Task goal: What is expected is a word-for-word copy of all the entries.

Object correspondence data:
§ §

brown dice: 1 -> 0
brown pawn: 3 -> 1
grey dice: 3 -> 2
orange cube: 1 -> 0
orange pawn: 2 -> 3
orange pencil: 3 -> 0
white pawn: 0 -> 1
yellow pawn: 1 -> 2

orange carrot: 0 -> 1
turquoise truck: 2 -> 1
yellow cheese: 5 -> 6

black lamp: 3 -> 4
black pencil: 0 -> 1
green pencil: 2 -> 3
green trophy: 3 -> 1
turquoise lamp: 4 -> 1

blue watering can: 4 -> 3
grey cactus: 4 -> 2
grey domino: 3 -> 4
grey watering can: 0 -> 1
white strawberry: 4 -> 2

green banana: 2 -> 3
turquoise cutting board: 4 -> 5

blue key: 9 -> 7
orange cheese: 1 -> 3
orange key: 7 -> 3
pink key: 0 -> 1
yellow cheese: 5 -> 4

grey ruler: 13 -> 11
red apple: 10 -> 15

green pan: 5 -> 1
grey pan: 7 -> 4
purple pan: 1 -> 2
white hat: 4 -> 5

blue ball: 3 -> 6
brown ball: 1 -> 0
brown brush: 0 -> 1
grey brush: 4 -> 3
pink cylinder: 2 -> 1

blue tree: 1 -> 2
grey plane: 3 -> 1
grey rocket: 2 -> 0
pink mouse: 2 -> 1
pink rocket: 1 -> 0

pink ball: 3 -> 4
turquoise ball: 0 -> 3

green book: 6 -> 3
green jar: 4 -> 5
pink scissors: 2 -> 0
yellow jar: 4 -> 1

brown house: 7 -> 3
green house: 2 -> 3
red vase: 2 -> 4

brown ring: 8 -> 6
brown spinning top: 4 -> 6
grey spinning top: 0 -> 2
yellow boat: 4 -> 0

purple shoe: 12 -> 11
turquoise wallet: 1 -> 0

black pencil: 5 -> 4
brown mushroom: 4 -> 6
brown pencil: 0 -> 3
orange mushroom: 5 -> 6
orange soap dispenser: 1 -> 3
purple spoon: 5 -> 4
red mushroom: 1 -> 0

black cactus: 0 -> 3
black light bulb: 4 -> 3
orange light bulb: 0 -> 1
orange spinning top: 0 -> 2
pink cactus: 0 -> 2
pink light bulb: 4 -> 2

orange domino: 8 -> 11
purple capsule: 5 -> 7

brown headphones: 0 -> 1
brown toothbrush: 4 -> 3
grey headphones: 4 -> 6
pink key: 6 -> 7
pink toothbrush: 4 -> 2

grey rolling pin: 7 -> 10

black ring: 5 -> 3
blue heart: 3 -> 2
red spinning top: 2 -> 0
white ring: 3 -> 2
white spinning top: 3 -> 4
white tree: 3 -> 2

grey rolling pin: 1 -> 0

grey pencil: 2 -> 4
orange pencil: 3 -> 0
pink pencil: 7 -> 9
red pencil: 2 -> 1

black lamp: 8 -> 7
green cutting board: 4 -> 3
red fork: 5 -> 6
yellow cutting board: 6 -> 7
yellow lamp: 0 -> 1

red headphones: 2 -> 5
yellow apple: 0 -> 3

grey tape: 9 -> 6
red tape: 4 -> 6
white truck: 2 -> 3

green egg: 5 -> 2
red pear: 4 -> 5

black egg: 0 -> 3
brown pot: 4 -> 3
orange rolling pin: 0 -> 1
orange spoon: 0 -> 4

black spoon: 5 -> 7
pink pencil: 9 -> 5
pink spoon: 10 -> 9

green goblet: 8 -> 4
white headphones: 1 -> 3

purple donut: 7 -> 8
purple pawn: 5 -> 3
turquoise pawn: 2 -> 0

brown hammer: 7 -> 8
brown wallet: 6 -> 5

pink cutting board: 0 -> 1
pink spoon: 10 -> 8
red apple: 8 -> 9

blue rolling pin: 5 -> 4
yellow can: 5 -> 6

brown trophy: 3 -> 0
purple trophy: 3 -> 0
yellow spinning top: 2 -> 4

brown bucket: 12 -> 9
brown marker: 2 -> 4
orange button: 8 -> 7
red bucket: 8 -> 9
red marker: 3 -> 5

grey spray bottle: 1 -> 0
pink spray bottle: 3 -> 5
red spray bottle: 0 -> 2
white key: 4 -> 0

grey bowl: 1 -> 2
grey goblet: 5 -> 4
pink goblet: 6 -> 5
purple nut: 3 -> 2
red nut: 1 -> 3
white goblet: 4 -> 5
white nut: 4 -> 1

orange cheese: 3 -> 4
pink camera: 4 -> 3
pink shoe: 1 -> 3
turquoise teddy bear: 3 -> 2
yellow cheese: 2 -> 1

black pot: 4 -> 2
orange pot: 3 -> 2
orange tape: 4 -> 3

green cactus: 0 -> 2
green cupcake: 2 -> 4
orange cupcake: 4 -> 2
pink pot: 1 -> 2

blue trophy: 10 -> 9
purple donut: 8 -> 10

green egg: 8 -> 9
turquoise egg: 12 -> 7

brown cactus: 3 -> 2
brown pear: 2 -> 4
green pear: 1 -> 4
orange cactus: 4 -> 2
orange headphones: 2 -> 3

§ §

Response to this exercise:
brown dice: 1 -> 0
brown pawn: 3 -> 1
grey dice: 3 -> 2
orange cube: 1 -> 0
orange pawn: 2 -> 3
orange pencil: 3 -> 0
white pawn: 0 -> 1
yellow pawn: 1 -> 2

orange carrot: 0 -> 1
turquoise truck: 2 -> 1
yellow cheese: 5 -> 6

black lamp: 3 -> 4
black pencil: 0 -> 1
green pencil: 2 -> 3
green trophy: 3 -> 1
turquoise lamp: 4 -> 1

blue watering can: 4 -> 3
grey cactus: 4 -> 2
grey domino: 3 -> 4
grey watering can: 0 -> 1
white strawberry: 4 -> 2

green banana: 2 -> 3
turquoise cutting board: 4 -> 5

blue key: 9 -> 7
orange cheese: 1 -> 3
orange key: 7 -> 3
pink key: 0 -> 1
yellow cheese: 5 -> 4

grey ruler: 13 -> 11
red apple: 10 -> 15

green pan: 5 -> 1
grey pan: 7 -> 4
purple pan: 1 -> 2
white hat: 4 -> 5

blue ball: 3 -> 6
brown ball: 1 -> 0
brown brush: 0 -> 1
grey brush: 4 -> 3
pink cylinder: 2 -> 1

blue tree: 1 -> 2
grey plane: 3 -> 1
grey rocket: 2 -> 0
pink mouse: 2 -> 1
pink rocket: 1 -> 0

pink ball: 3 -> 4
turquoise ball: 0 -> 3

green book: 6 -> 3
green jar: 4 -> 5
pink scissors: 2 -> 0
yellow jar: 4 -> 1

brown house: 7 -> 3
green house: 2 -> 3
red vase: 2 -> 4

brown ring: 8 -> 6
brown spinning top: 4 -> 6
grey spinning top: 0 -> 2
yellow boat: 4 -> 0

purple shoe: 12 -> 11
turquoise wallet: 1 -> 0

black pencil: 5 -> 4
brown mushroom: 4 -> 6
brown pencil: 0 -> 3
orange mushroom: 5 -> 6
orange soap dispenser: 1 -> 3
purple spoon: 5 -> 4
red mushroom: 1 -> 0

black cactus: 0 -> 3
black light bulb: 4 -> 3
orange light bulb: 0 -> 1
orange spinning top: 0 -> 2
pink cactus: 0 -> 2
pink light bulb: 4 -> 2

orange domino: 8 -> 11
purple capsule: 5 -> 7

brown headphones: 0 -> 1
brown toothbrush: 4 -> 3
grey headphones: 4 -> 6
pink key: 6 -> 7
pink toothbrush: 4 -> 2

grey rolling pin: 7 -> 10

black ring: 5 -> 3
blue heart: 3 -> 2
red spinning top: 2 -> 0
white ring: 3 -> 2
white spinning top: 3 -> 4
white tree: 3 -> 2

grey rolling pin: 1 -> 0

grey pencil: 2 -> 4
orange pencil: 3 -> 0
pink pencil: 7 -> 9
red pencil: 2 -> 1

black lamp: 8 -> 7
green cutting board: 4 -> 3
red fork: 5 -> 6
yellow cutting board: 6 -> 7
yellow lamp: 0 -> 1

red headphones: 2 -> 5
yellow apple: 0 -> 3

grey tape: 9 -> 6
red tape: 4 -> 6
white truck: 2 -> 3

green egg: 5 -> 2
red pear: 4 -> 5

black egg: 0 -> 3
brown pot: 4 -> 3
orange rolling pin: 0 -> 1
orange spoon: 0 -> 4

black spoon: 5 -> 7
pink pencil: 9 -> 5
pink spoon: 10 -> 9

green goblet: 8 -> 4
white headphones: 1 -> 3

purple donut: 7 -> 8
purple pawn: 5 -> 3
turquoise pawn: 2 -> 0

brown hammer: 7 -> 8
brown wallet: 6 -> 5

pink cutting board: 0 -> 1
pink spoon: 10 -> 8
red apple: 8 -> 9

blue rolling pin: 5 -> 4
yellow can: 5 -> 6

brown trophy: 3 -> 0
purple trophy: 3 -> 0
yellow spinning top: 2 -> 4

brown bucket: 12 -> 9
brown marker: 2 -> 4
orange button: 8 -> 7
red bucket: 8 -> 9
red marker: 3 -> 5

grey spray bottle: 1 -> 0
pink spray bottle: 3 -> 5
red spray bottle: 0 -> 2
white key: 4 -> 0

grey bowl: 1 -> 2
grey goblet: 5 -> 4
pink goblet: 6 -> 5
purple nut: 3 -> 2
red nut: 1 -> 3
white goblet: 4 -> 5
white nut: 4 -> 1

orange cheese: 3 -> 4
pink camera: 4 -> 3
pink shoe: 1 -> 3
turquoise teddy bear: 3 -> 2
yellow cheese: 2 -> 1

black pot: 4 -> 2
orange pot: 3 -> 2
orange tape: 4 -> 3

green cactus: 0 -> 2
green cupcake: 2 -> 4
orange cupcake: 4 -> 2
pink pot: 1 -> 2

blue trophy: 10 -> 9
purple donut: 8 -> 10

green egg: 8 -> 9
turquoise egg: 12 -> 7

brown cactus: 3 -> 2
brown pear: 2 -> 4
green pear: 1 -> 4
orange cactus: 4 -> 2
orange headphones: 2 -> 3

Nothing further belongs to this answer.